> **Problem statement**: Scan the records for the word "duck". Return each line where it is found.

> **Available data**:
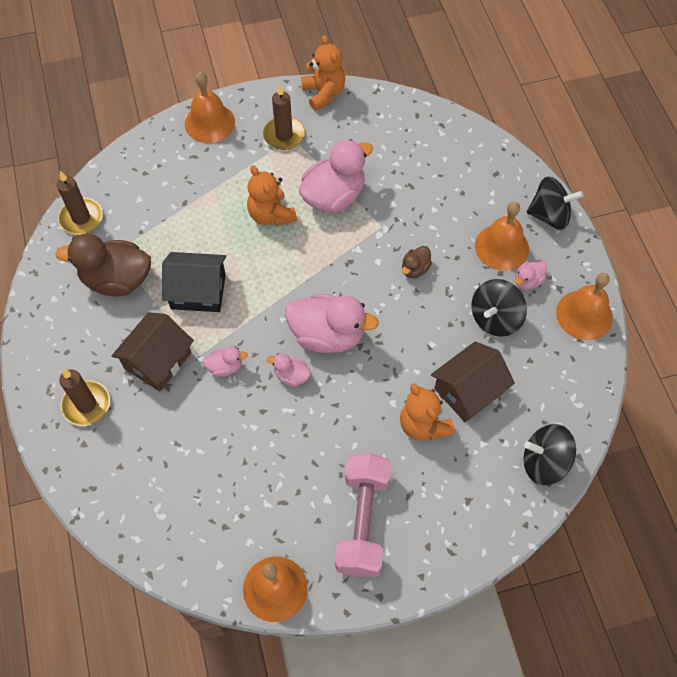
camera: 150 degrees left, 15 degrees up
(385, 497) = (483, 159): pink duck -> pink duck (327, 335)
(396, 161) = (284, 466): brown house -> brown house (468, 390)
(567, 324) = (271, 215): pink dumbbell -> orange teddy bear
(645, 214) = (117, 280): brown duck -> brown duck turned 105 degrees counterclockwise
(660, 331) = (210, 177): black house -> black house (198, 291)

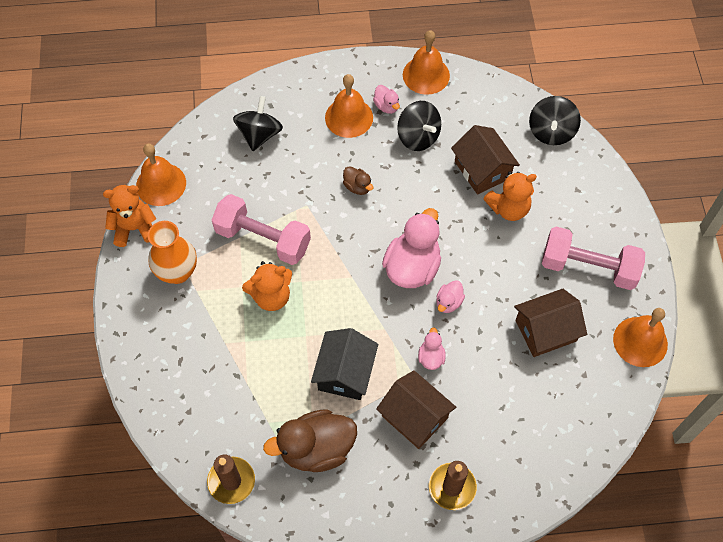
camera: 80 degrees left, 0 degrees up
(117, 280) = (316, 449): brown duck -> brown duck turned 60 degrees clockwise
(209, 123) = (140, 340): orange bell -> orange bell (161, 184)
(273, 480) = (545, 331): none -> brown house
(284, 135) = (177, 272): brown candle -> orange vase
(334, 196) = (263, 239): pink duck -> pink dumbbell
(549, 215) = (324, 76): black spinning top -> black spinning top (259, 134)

==

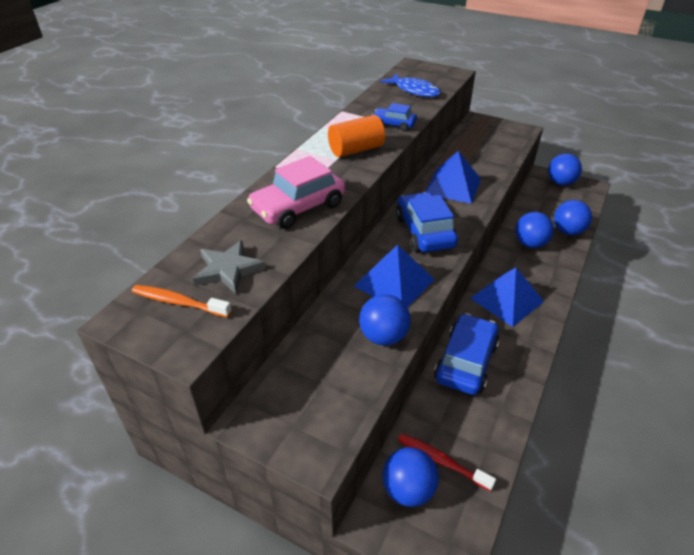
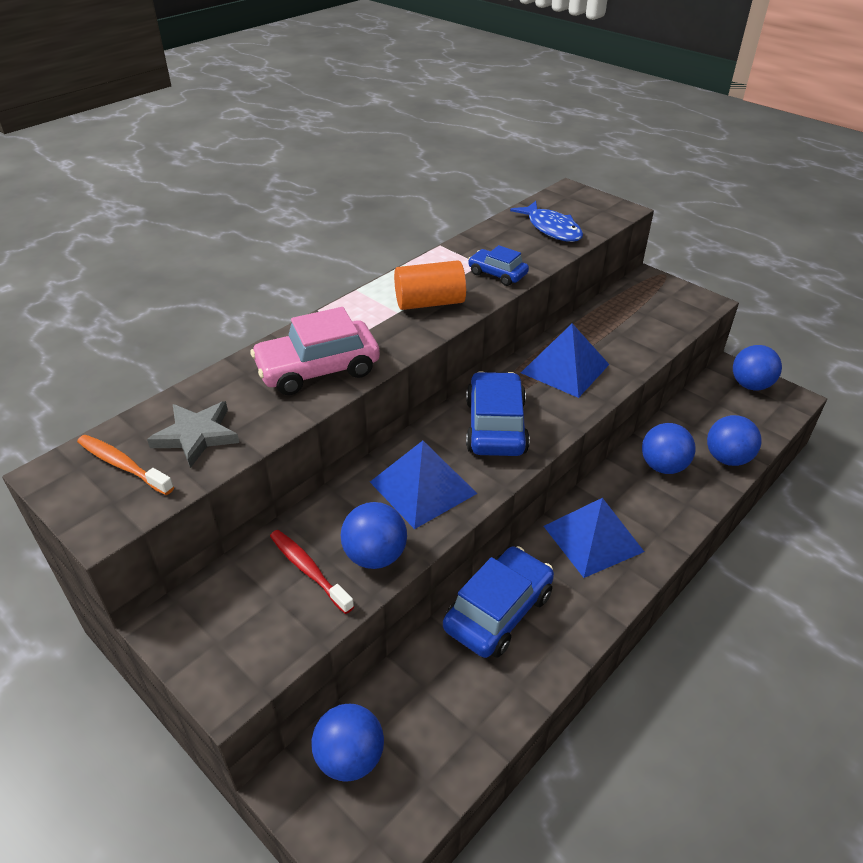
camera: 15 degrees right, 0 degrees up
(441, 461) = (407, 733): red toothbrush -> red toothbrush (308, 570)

> **Output for this task**:
(385, 497) = (483, 159): pink duck -> pink duck (327, 335)
(645, 214) = (117, 280): brown duck -> brown duck turned 105 degrees counterclockwise
(117, 280) = (316, 449): brown duck -> brown duck turned 60 degrees clockwise
(334, 196) = (263, 239): pink duck -> pink dumbbell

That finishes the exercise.